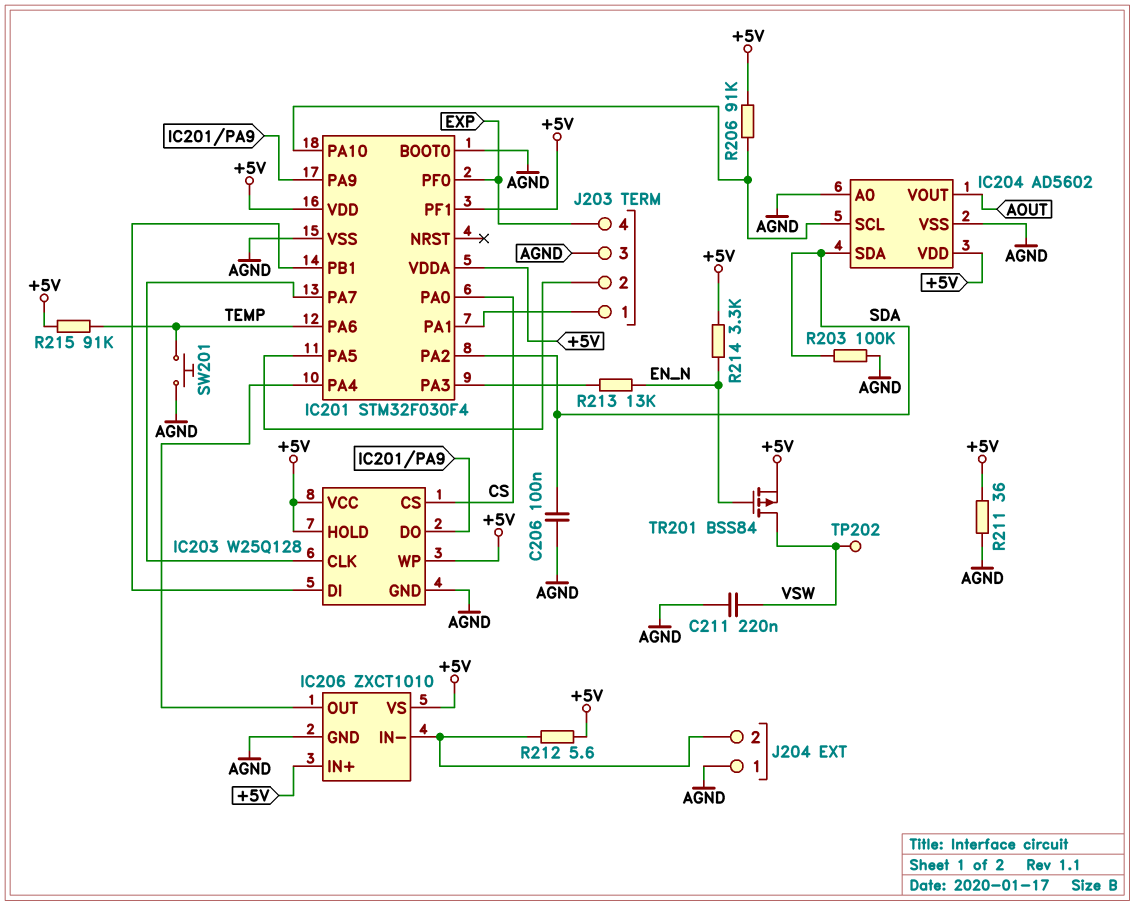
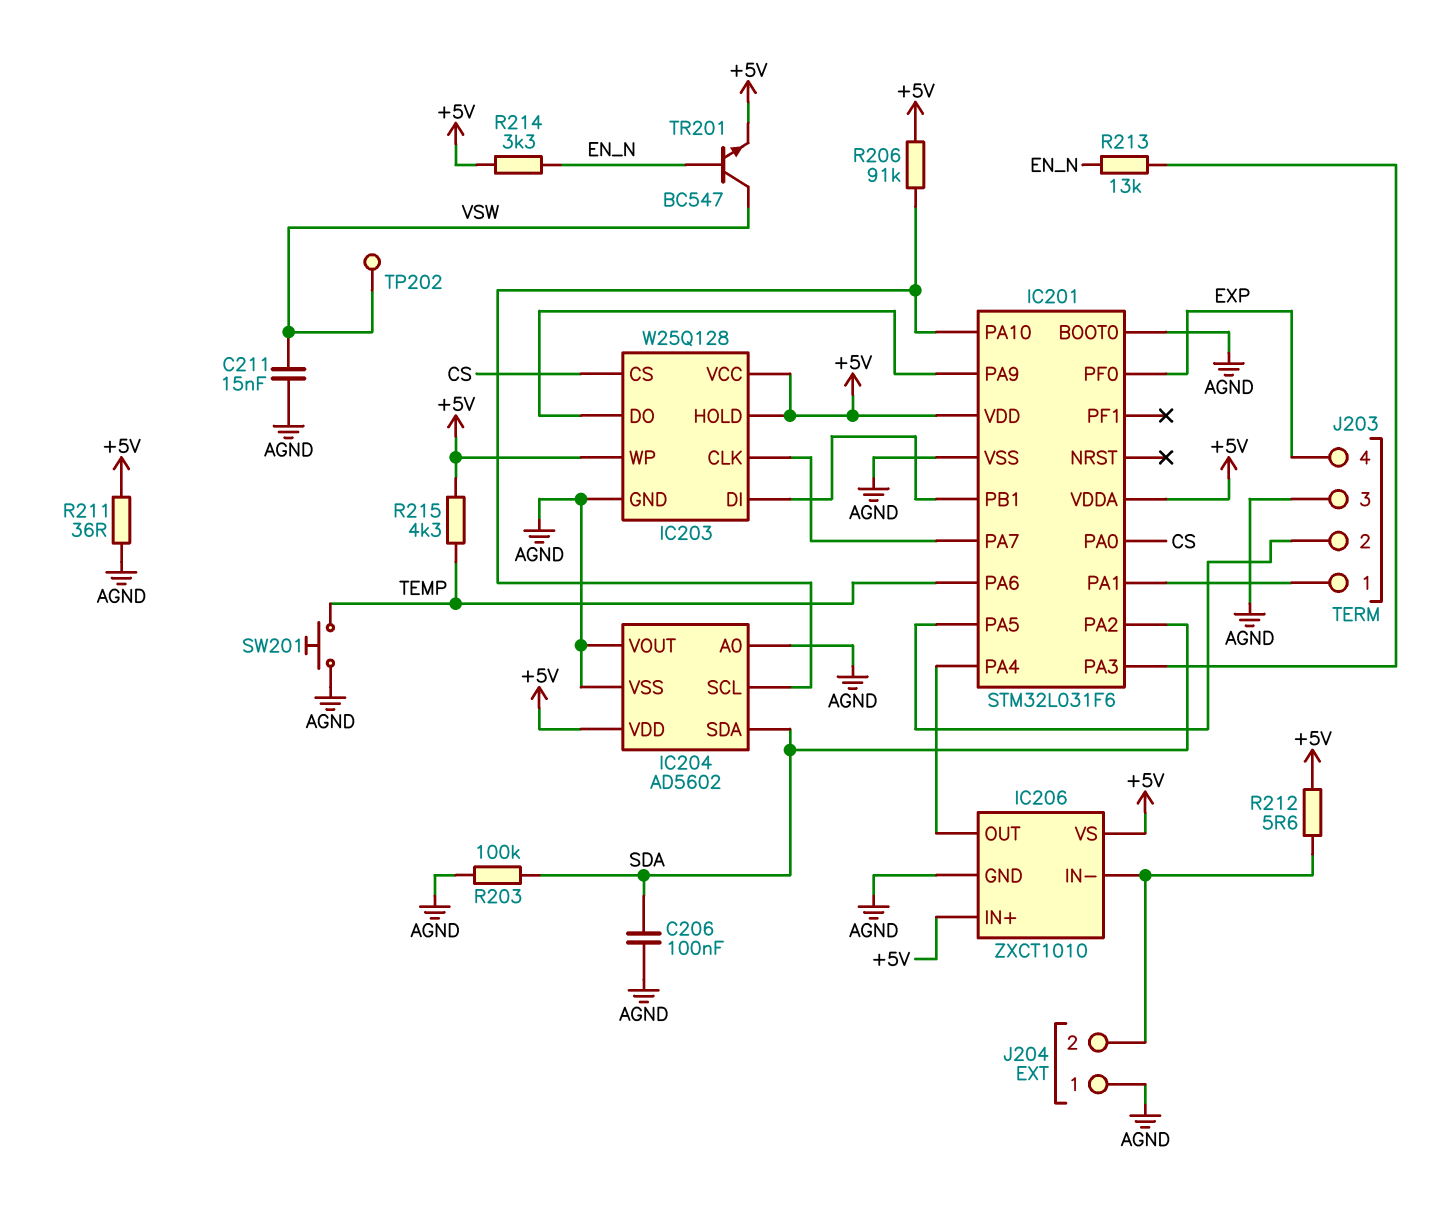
C211: 220nF (AGND, VSW) -> 15nF (AGND, VSW)
IC201: STM32F030F4 -> STM32L031F6
IC201 pin PF1: +5V -> none
IC204 pin VOUT: AOUT -> AGND
R215: 91k (+5V, TEMP) -> 4.3k (+5V, TEMP)
TR201: PMOS BSS84 (G EN_N, D VSW, S +5V) -> NPN BC547 (B EN_N, C VSW, E +5V)

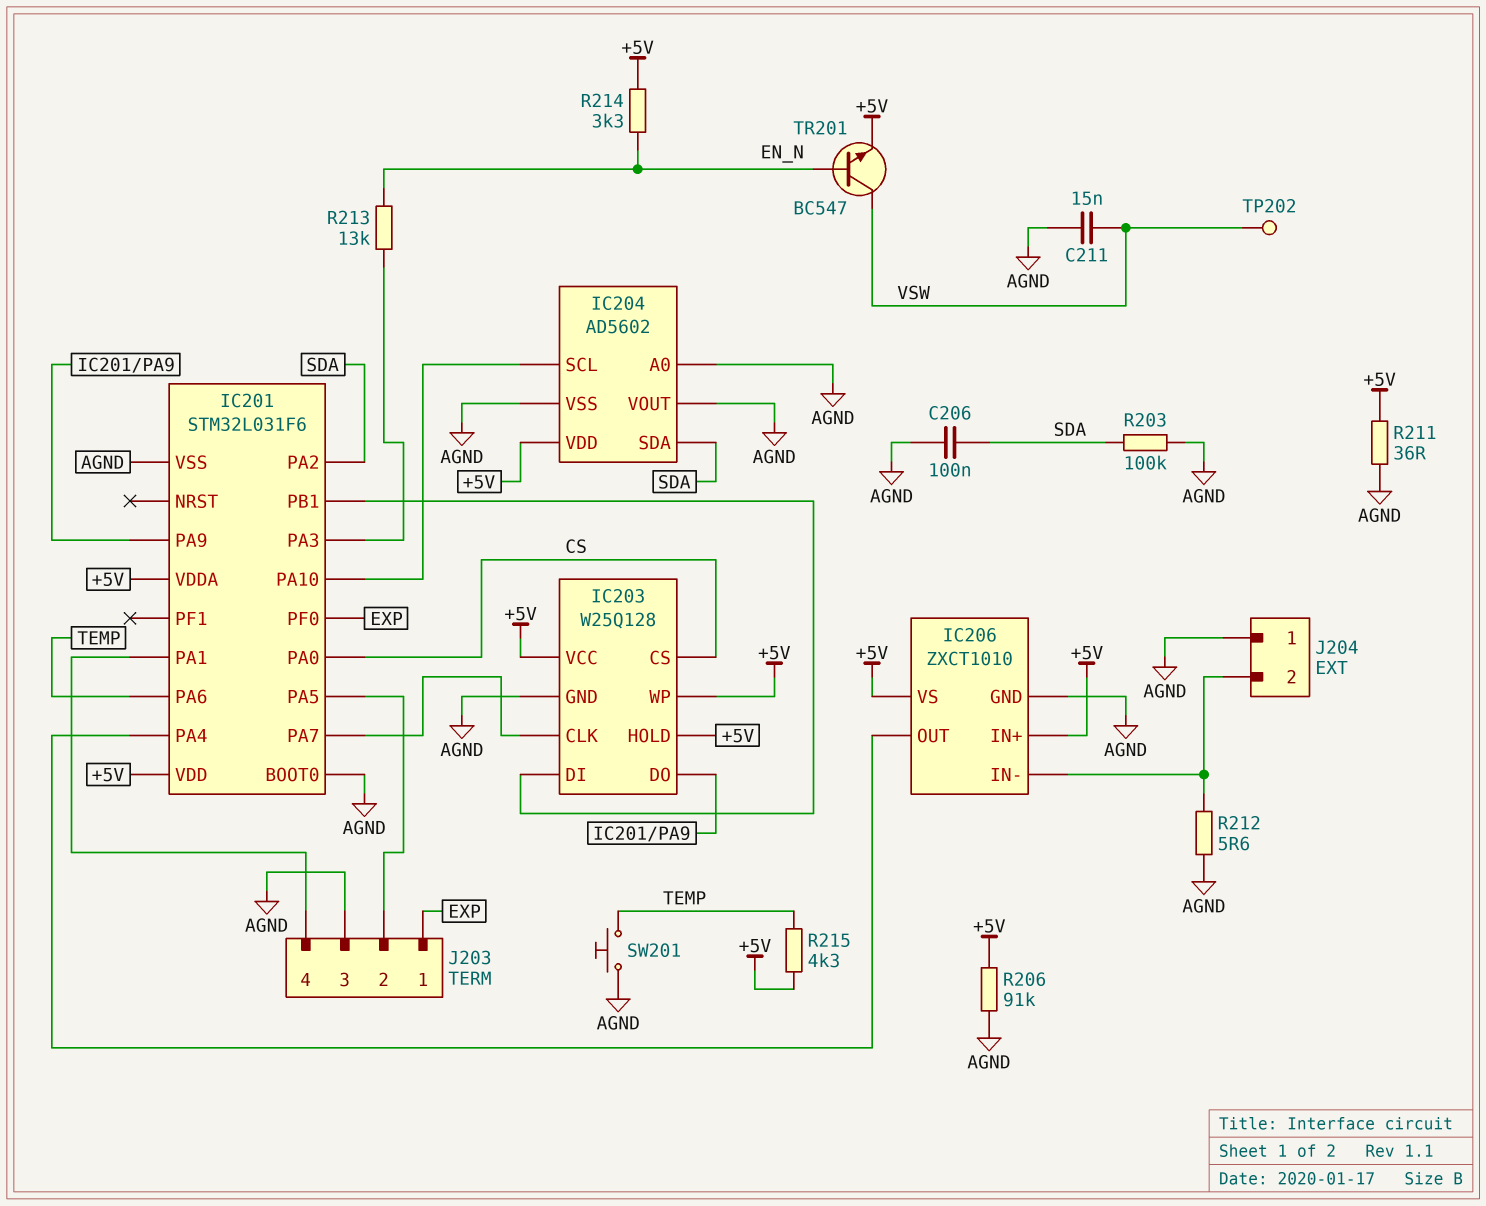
J203 pin 1: IC201/PA1 -> EXP
J203 pin 4: EXP -> IC201/PA1
R206: 91k (+5V, IC201/PA10) -> 91k (+5V, AGND)
R212: 5.6 (+5V, IC206/IN-) -> 5.6 (AGND, IC206/IN-)

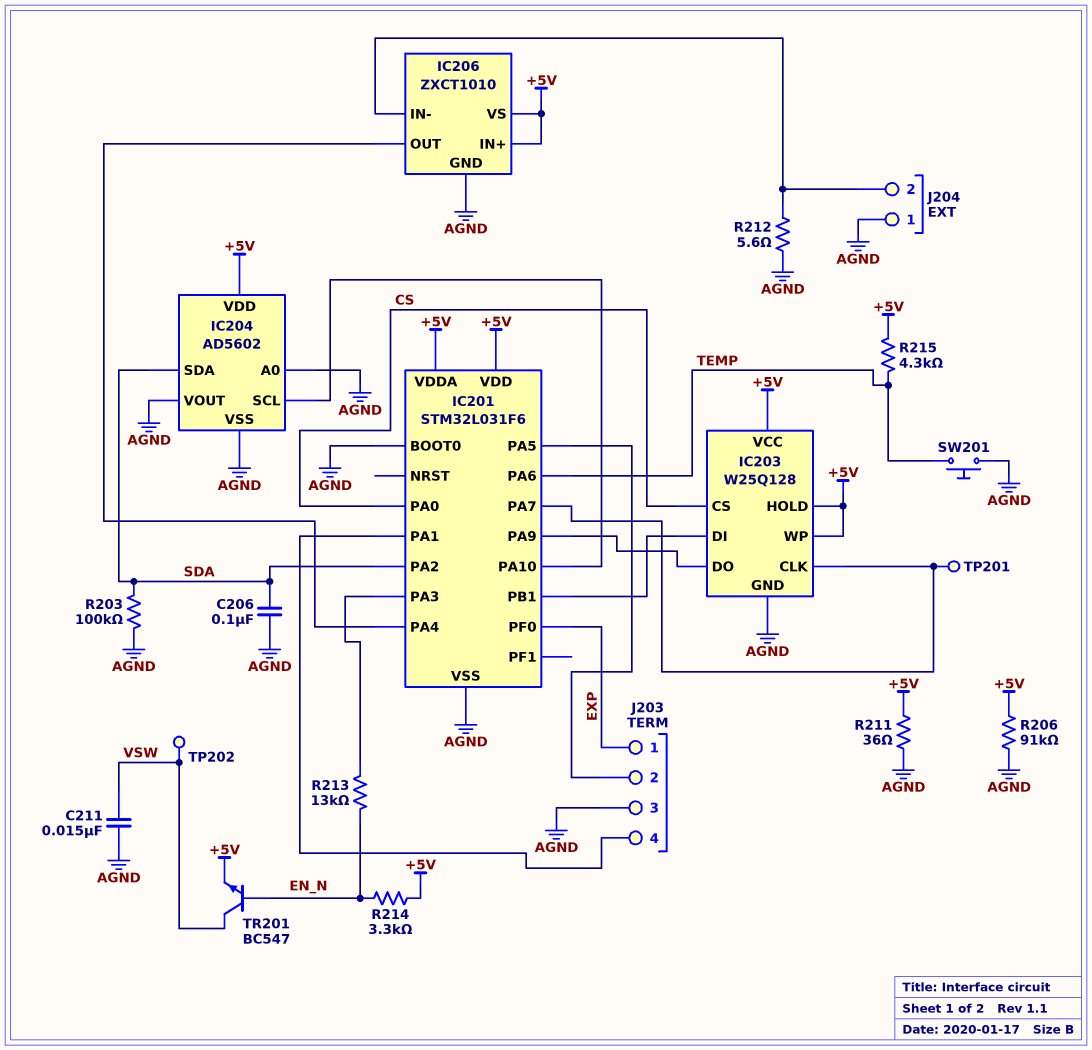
TP201: none -> test point (IC201/PA7)

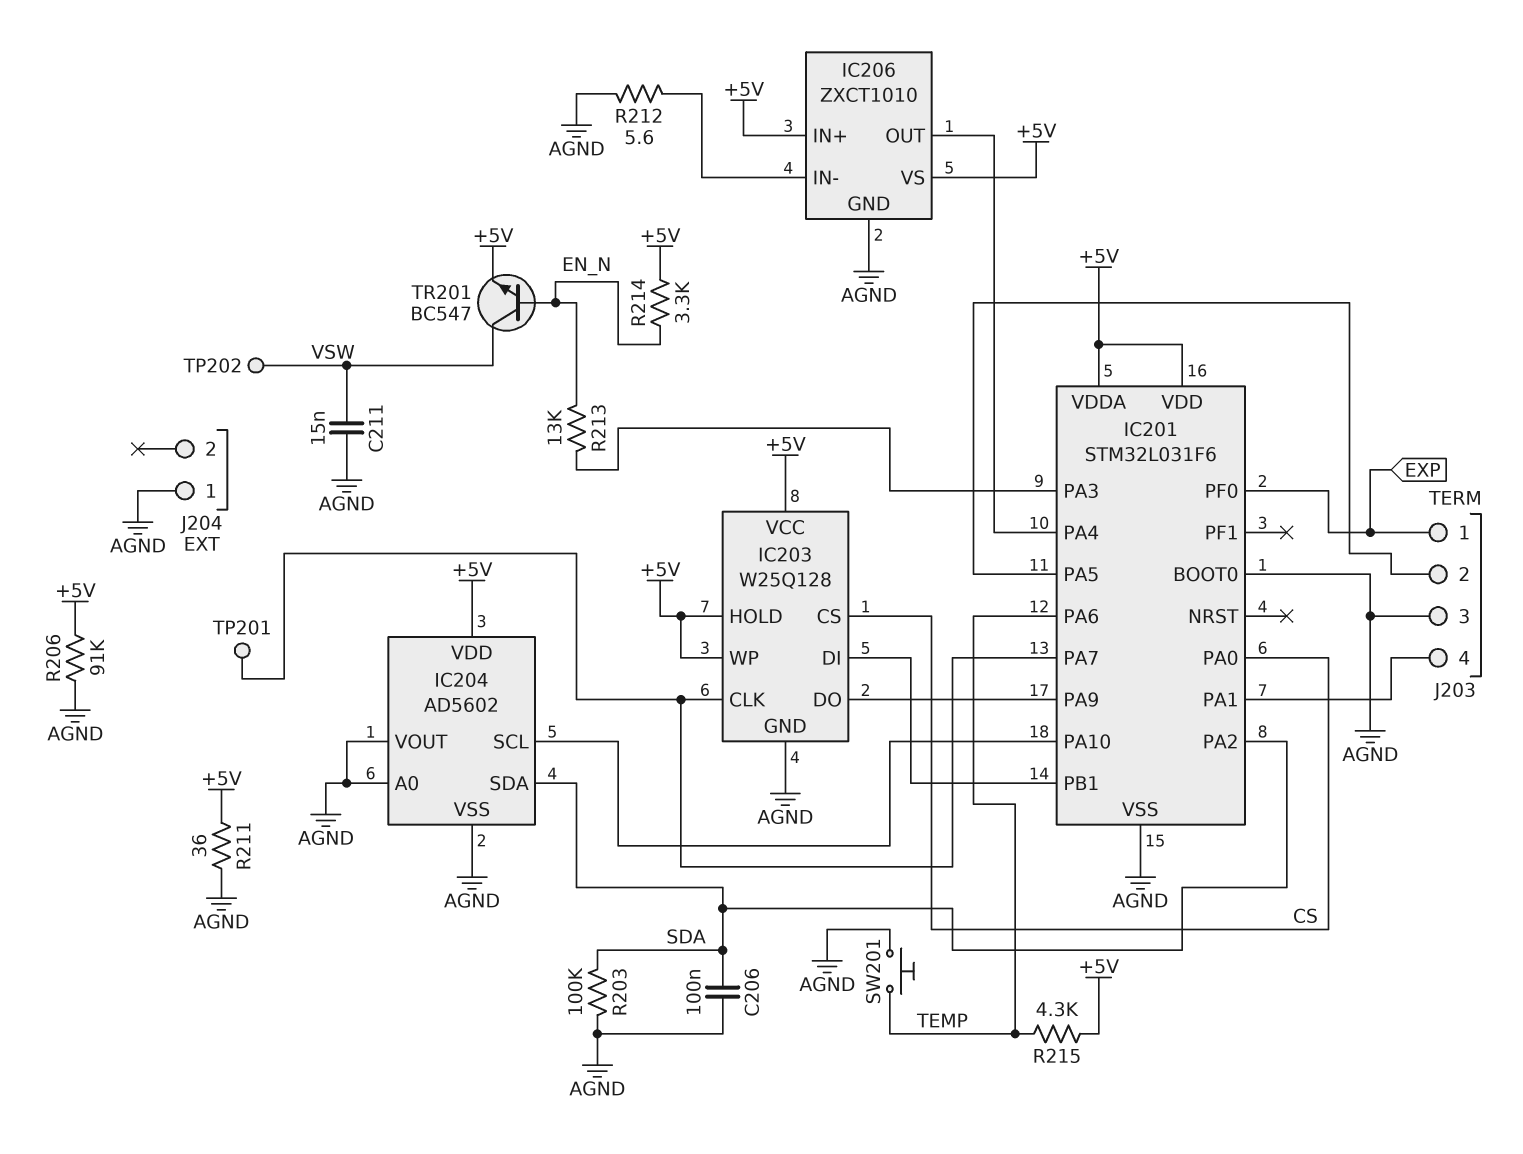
J204 pin 2: IC206/IN- -> none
━━━━━━━━━━━━━━━━
◆ **What to work on**
Set the material down exactly, images excluded.

◆ **Output**
C211: 220nF (AGND, VSW) -> 15nF (AGND, VSW)
IC201: STM32F030F4 -> STM32L031F6
IC201 pin PF1: +5V -> none
IC204 pin VOUT: AOUT -> AGND
R215: 91k (+5V, TEMP) -> 4.3k (+5V, TEMP)
TR201: PMOS BSS84 (G EN_N, D VSW, S +5V) -> NPN BC547 (B EN_N, C VSW, E +5V)

J203 pin 1: IC201/PA1 -> EXP
J203 pin 4: EXP -> IC201/PA1
R206: 91k (+5V, IC201/PA10) -> 91k (+5V, AGND)
R212: 5.6 (+5V, IC206/IN-) -> 5.6 (AGND, IC206/IN-)

TP201: none -> test point (IC201/PA7)

J204 pin 2: IC206/IN- -> none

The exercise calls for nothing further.